The problem:
The whole listing, apart from its images, should be restated word for word.
:: Supplied information ::
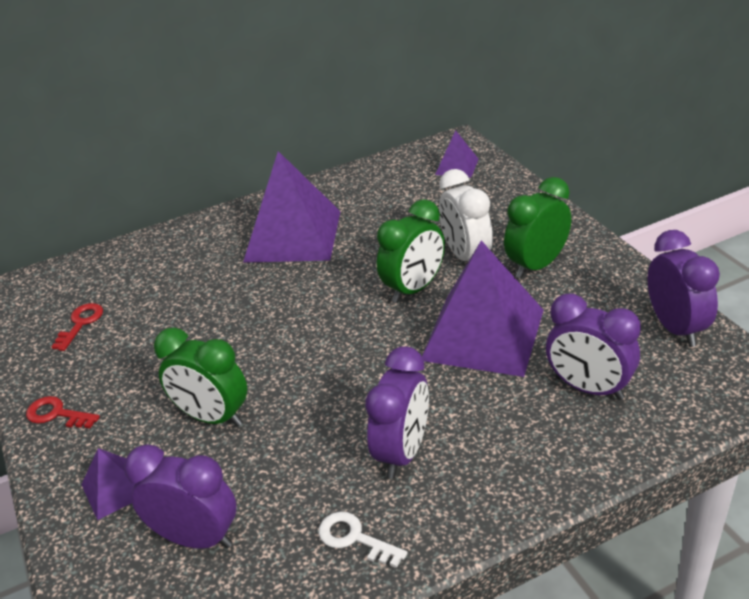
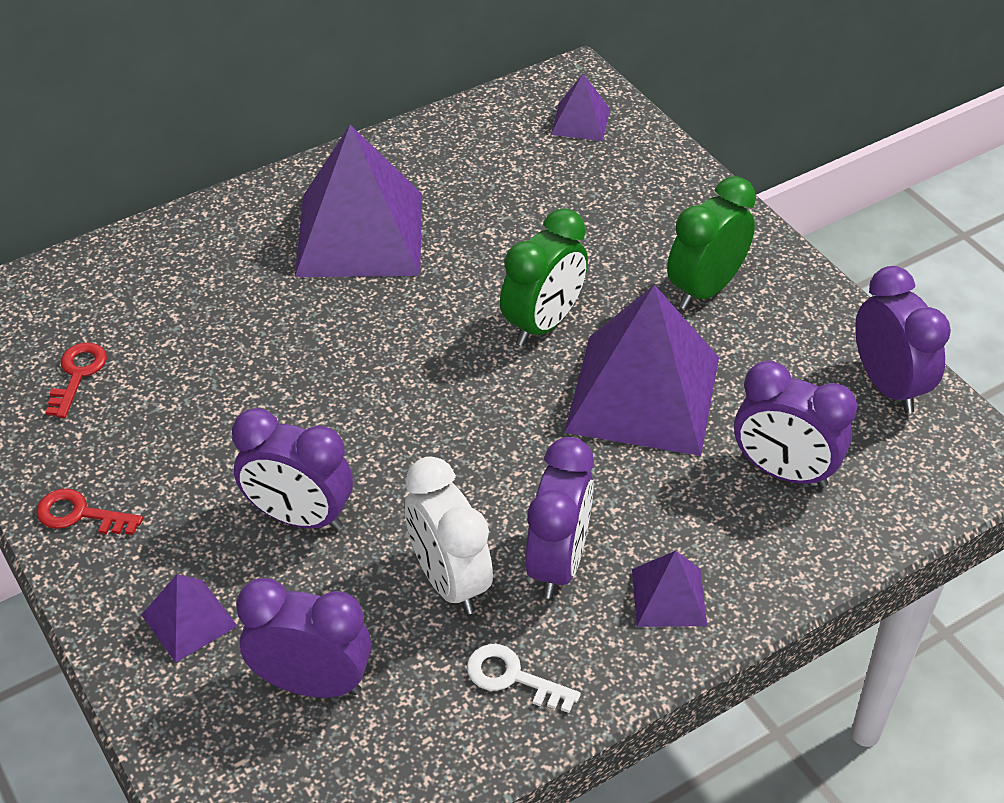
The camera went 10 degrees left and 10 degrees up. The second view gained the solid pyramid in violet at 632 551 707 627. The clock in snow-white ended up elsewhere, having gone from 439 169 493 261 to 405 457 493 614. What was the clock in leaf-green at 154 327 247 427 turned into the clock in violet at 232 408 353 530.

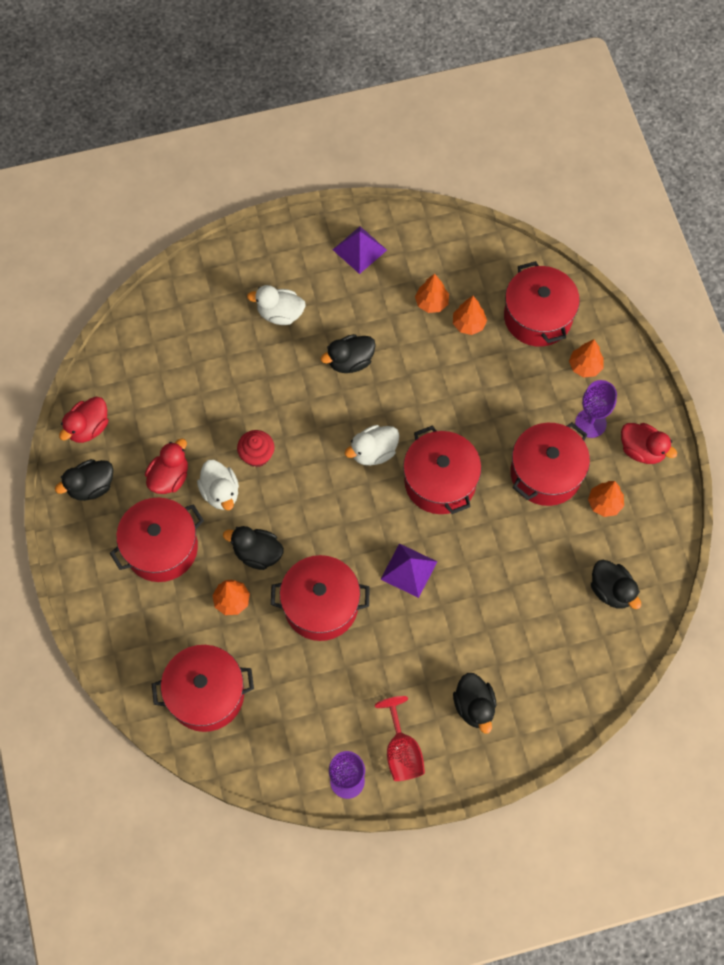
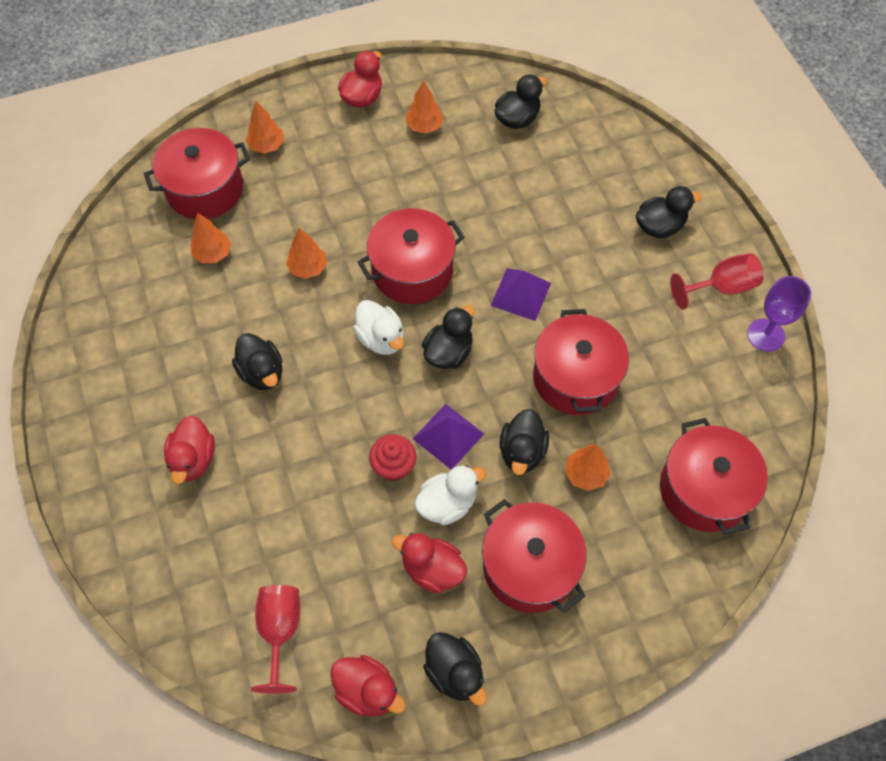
The camera went 95 degrees left and 5 degrees down. The second view lost the cooking pot in red at 511 422 590 506. The second view lost the wine glass in violet at 575 380 617 438. The second view gained the wine glass in red at 251 585 300 694. The second view gained the duck in ebony at 422 305 475 369. The solid pyramid in violet ended up elsewhere, having gone from 333 226 387 274 to 413 404 484 469. The tree in orange-coloured ended up elsewhere, having gone from 415 274 449 313 to 286 228 327 279. What was the duck in snow-white at 247 285 306 325 turned into the duck in red at 164 415 215 484.

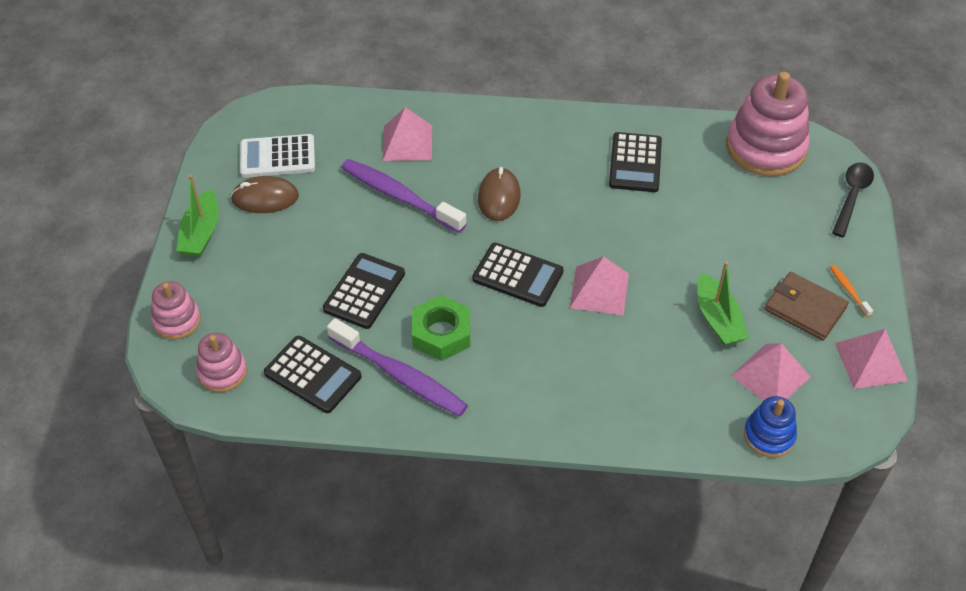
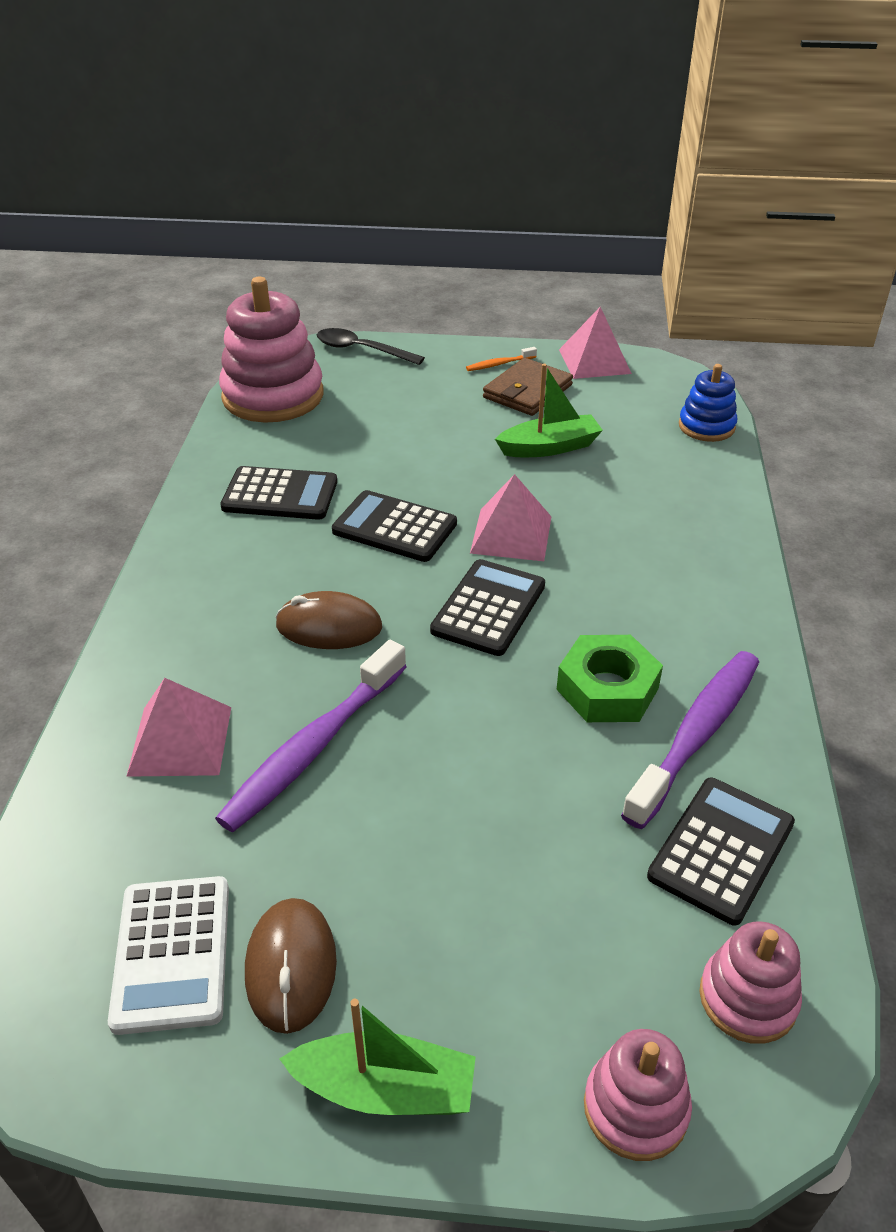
The camera went 90 degrees left and 10 degrees down. The second view lost the solid pyramid in rosy at 731 343 810 401. The adding machine in ebony ended up elsewhere, having gone from 323 253 405 329 to 332 490 457 562.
:::
Response to this exercise:
The camera went 10 degrees left and 10 degrees up. The second view gained the solid pyramid in violet at 632 551 707 627. The clock in snow-white ended up elsewhere, having gone from 439 169 493 261 to 405 457 493 614. What was the clock in leaf-green at 154 327 247 427 turned into the clock in violet at 232 408 353 530.

The camera went 95 degrees left and 5 degrees down. The second view lost the cooking pot in red at 511 422 590 506. The second view lost the wine glass in violet at 575 380 617 438. The second view gained the wine glass in red at 251 585 300 694. The second view gained the duck in ebony at 422 305 475 369. The solid pyramid in violet ended up elsewhere, having gone from 333 226 387 274 to 413 404 484 469. The tree in orange-coloured ended up elsewhere, having gone from 415 274 449 313 to 286 228 327 279. What was the duck in snow-white at 247 285 306 325 turned into the duck in red at 164 415 215 484.

The camera went 90 degrees left and 10 degrees down. The second view lost the solid pyramid in rosy at 731 343 810 401. The adding machine in ebony ended up elsewhere, having gone from 323 253 405 329 to 332 490 457 562.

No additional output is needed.